__Entries supplied__

----------------------------------------

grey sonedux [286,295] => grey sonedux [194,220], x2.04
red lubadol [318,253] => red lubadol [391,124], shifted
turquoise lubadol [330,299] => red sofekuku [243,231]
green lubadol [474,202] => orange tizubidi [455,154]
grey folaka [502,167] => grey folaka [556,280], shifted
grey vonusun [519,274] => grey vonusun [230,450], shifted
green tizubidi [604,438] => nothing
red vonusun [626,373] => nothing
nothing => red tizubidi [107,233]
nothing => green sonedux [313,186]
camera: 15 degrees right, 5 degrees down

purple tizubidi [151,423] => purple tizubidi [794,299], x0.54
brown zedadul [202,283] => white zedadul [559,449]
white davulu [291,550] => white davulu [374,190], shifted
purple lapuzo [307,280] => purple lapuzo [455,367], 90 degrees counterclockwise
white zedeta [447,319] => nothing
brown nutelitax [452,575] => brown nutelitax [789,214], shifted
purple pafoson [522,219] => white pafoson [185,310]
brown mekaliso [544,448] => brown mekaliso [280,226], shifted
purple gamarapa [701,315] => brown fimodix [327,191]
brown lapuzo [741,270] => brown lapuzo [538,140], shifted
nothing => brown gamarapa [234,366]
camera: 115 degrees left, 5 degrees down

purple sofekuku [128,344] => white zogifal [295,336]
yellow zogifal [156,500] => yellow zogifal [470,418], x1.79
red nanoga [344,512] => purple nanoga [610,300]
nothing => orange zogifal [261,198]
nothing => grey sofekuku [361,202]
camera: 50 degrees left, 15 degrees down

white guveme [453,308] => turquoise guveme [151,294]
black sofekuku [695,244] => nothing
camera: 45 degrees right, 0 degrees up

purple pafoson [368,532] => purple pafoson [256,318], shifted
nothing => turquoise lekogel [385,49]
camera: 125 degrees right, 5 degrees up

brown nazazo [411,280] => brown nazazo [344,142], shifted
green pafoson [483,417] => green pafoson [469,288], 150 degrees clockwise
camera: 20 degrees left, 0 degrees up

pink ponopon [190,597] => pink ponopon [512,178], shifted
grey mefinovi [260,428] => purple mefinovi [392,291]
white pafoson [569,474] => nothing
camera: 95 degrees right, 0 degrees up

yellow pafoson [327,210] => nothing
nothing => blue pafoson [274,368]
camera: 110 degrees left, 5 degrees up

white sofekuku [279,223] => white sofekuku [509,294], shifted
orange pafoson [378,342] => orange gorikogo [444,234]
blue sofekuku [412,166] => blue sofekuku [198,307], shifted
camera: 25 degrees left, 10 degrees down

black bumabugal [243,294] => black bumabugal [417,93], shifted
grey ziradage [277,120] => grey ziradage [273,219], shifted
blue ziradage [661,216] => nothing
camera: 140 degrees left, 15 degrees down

----------------------------------------

__The problem__
Which lines in the entries above contain "vonusun"? Pull each of them out.

__Output for this exercise__
grey vonusun [519,274] => grey vonusun [230,450], shifted
red vonusun [626,373] => nothing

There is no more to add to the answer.